▶ PROBLEM TO SOLVE: Once the line with "red star: (495, 294) -> (626, 406), moved" is found in the entries below, repeat it and each following line exactly, up to and including the line with "blue ellipse: (303, 604) -> (415, 584), moved". Add no other lines.

▶ EXERCISE INPUTS:
######

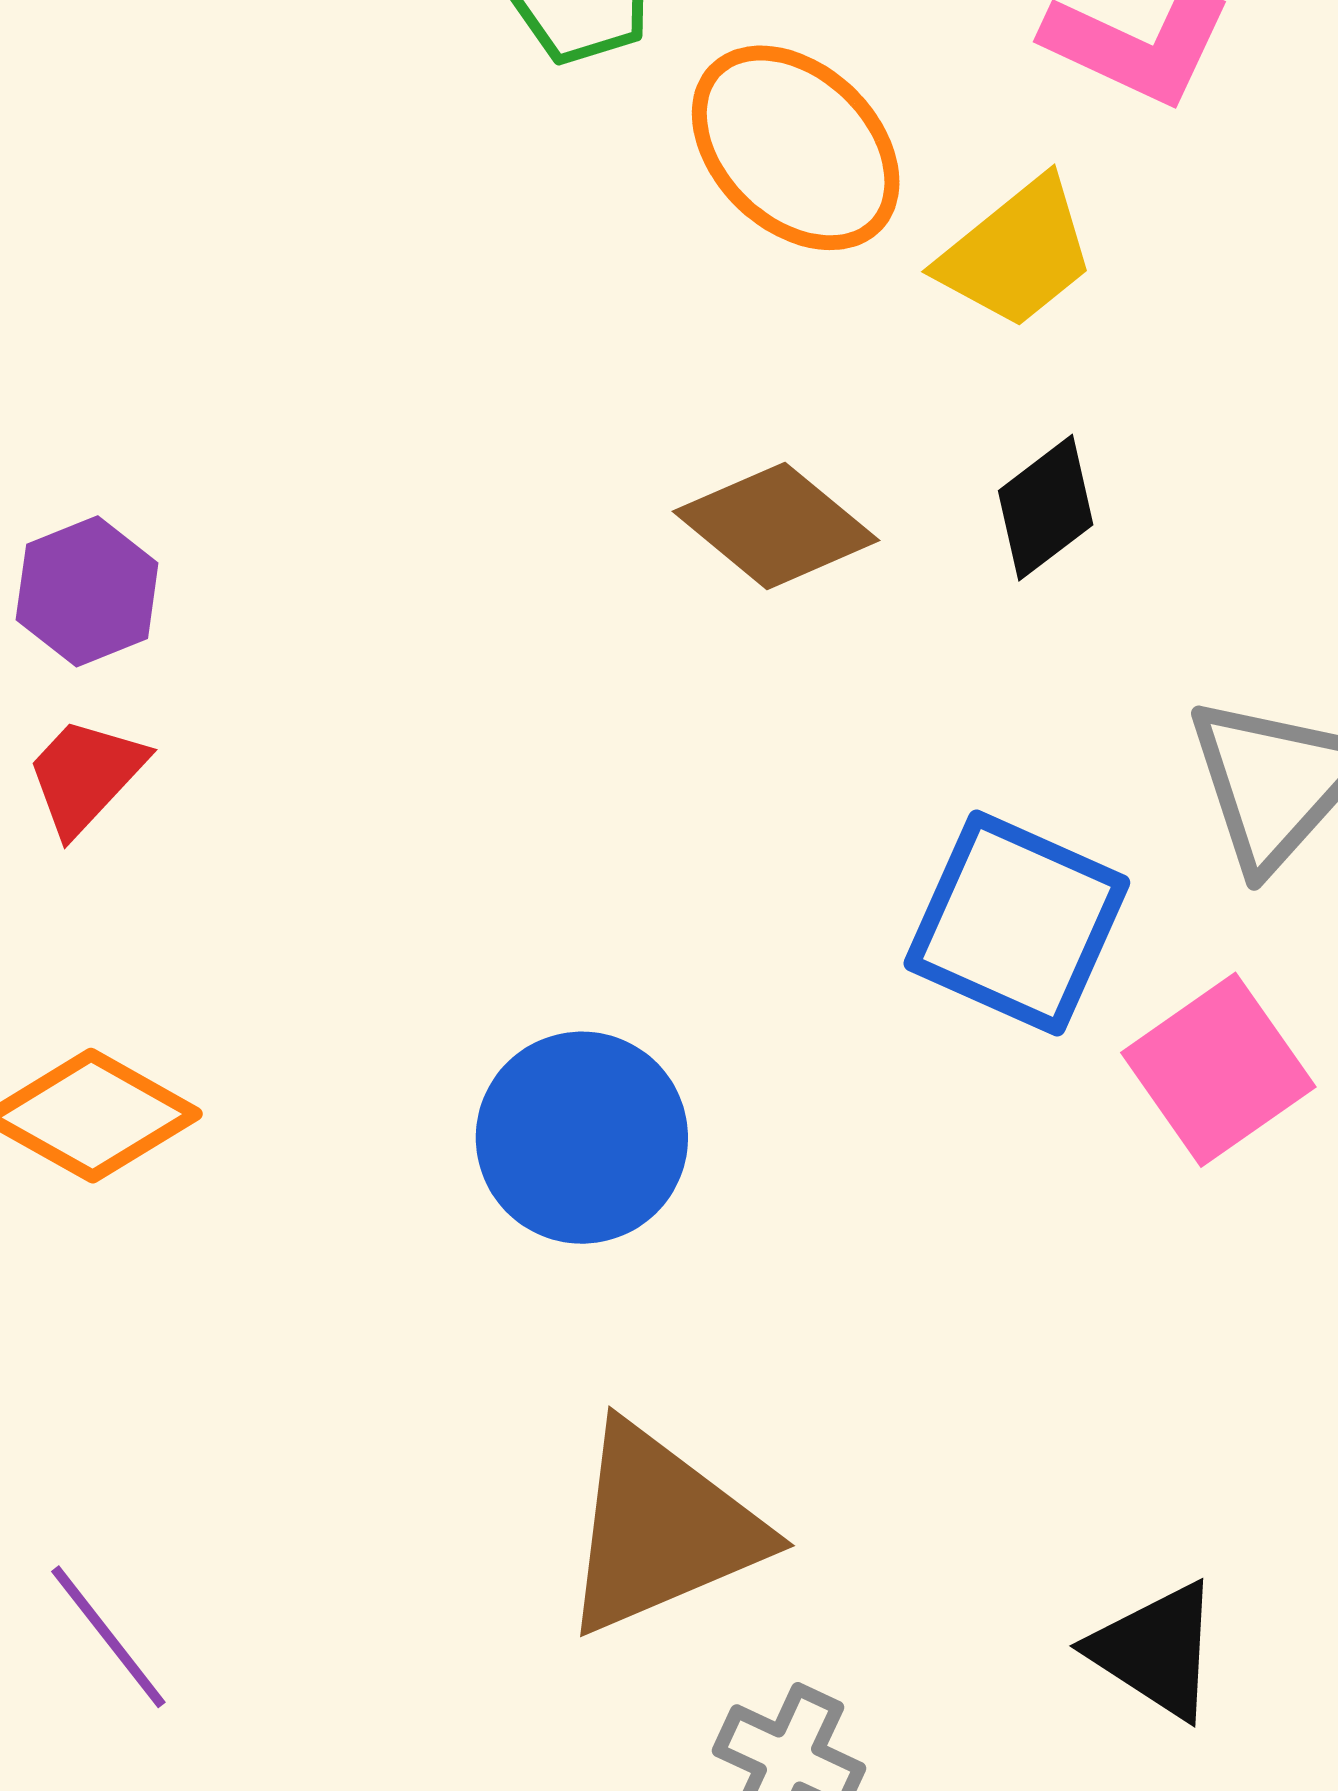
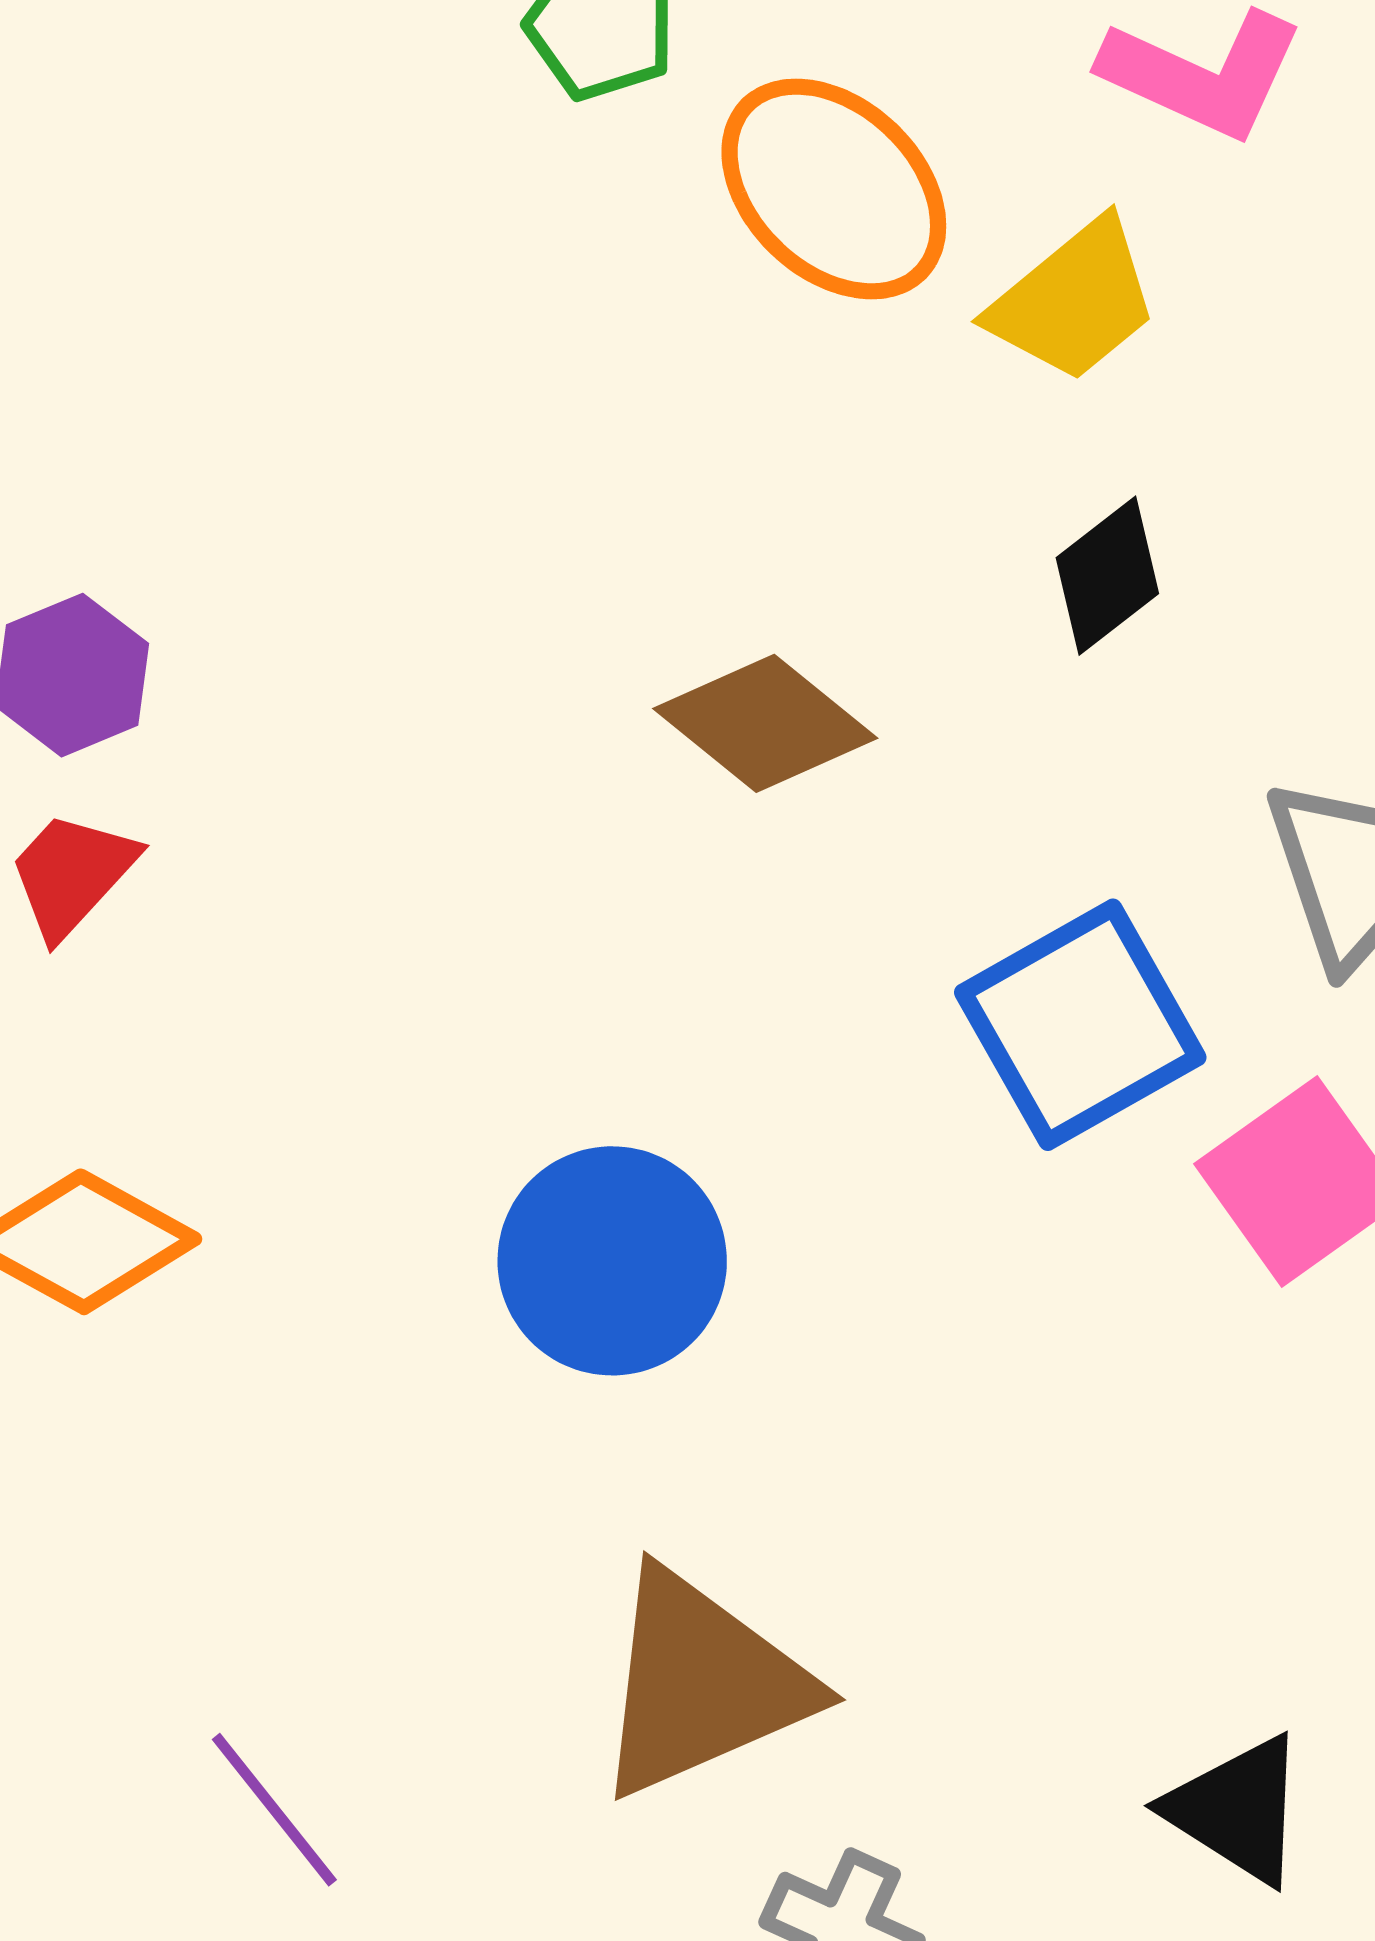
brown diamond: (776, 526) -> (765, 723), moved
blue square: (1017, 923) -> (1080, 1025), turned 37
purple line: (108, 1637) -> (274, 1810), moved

######

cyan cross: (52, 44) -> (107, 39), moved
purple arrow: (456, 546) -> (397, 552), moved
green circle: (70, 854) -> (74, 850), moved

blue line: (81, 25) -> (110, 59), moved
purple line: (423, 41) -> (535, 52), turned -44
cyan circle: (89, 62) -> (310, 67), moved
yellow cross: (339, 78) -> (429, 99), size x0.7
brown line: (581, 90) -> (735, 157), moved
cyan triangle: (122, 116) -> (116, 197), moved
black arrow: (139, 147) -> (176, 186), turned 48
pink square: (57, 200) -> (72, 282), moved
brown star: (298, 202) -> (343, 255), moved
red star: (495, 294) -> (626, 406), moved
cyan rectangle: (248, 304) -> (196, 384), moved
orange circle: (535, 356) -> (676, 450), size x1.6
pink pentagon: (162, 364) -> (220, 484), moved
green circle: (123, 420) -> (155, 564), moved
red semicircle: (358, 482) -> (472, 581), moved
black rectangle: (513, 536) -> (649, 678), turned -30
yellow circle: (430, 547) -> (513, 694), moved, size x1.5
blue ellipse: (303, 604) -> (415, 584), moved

######

▶ SOLUTION:
red star: (495, 294) -> (626, 406), moved
cyan rectangle: (248, 304) -> (196, 384), moved
orange circle: (535, 356) -> (676, 450), size x1.6
pink pentagon: (162, 364) -> (220, 484), moved
green circle: (123, 420) -> (155, 564), moved
red semicircle: (358, 482) -> (472, 581), moved
black rectangle: (513, 536) -> (649, 678), turned -30
yellow circle: (430, 547) -> (513, 694), moved, size x1.5
blue ellipse: (303, 604) -> (415, 584), moved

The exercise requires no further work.